__EXERCISE__: Report each line of the material below that contains the word "satin". Treat uppercase and lowercase letters as different.

Dataset entries:
________________

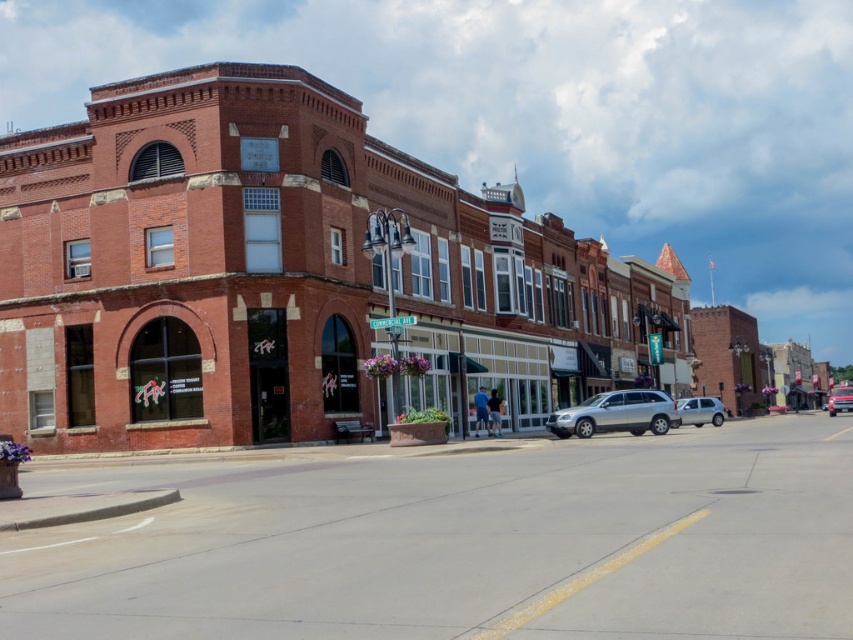
Question: Is red brick building at center below metallic silver suv at center?

Choices:
 (A) no
 (B) yes

Answer: (A)

Question: Which object is the closest to the red brick building at center?

Choices:
 (A) satin silver suv at center-right
 (B) metallic silver suv at center
 (C) silver metallic suv at center

Answer: (C)

Question: Which of these objects is positioned farthest from the red brick building at center?

Choices:
 (A) metallic silver suv at center
 (B) silver metallic suv at center

Answer: (A)

Question: Is the position of silver metallic suv at center more distant than that of satin silver suv at center-right?

Choices:
 (A) no
 (B) yes

Answer: (A)

Question: Which of these objects is positioned closest to the red brick building at center?

Choices:
 (A) metallic silver suv at center
 (B) silver metallic suv at center

Answer: (B)

Question: Does silver metallic suv at center have a greater width compared to metallic silver suv at center?

Choices:
 (A) no
 (B) yes

Answer: (A)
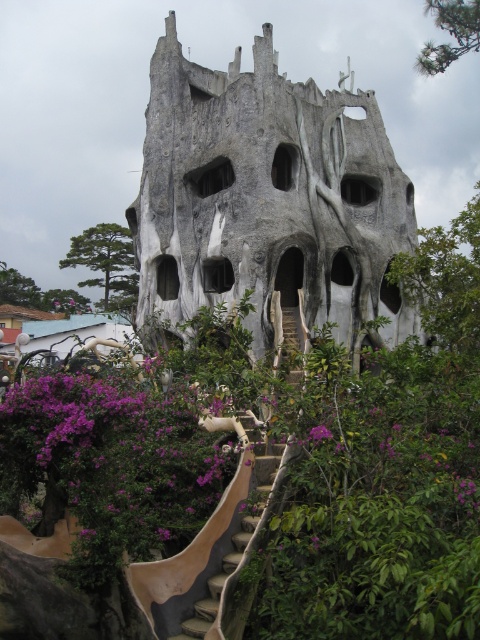
Question: Does purple matte flower at lower left lie behind purple leafy tree at upper left?

Choices:
 (A) yes
 (B) no

Answer: (B)

Question: Which of the following is the closest to the observer?

Choices:
 (A) (17, 282)
 (B) (147, 224)
 (C) (459, 49)

Answer: (B)

Question: Does purple matte flower at lower left appear on the right side of green leafy tree at upper left?

Choices:
 (A) no
 (B) yes

Answer: (B)

Question: Does gray textured rock formation at center lie behind purple matte flower at center?

Choices:
 (A) yes
 (B) no

Answer: (A)

Question: Estimate the real-world distances between objects in this image. Which object is closer to the green leafy tree at upper left?

Choices:
 (A) green leafy tree at center
 (B) green leafy tree at upper right

Answer: (A)

Question: Considering the real-world distances, which object is closest to the purple matte flower at lower left?

Choices:
 (A) purple matte flower at center
 (B) purple leafy tree at upper left
 (C) green leafy tree at center
 (D) green leafy tree at upper left

Answer: (A)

________________

__ANSWER__:
 (A) satin silver suv at center-right
Question: Is the position of silver metallic suv at center more distant than that of satin silver suv at center-right?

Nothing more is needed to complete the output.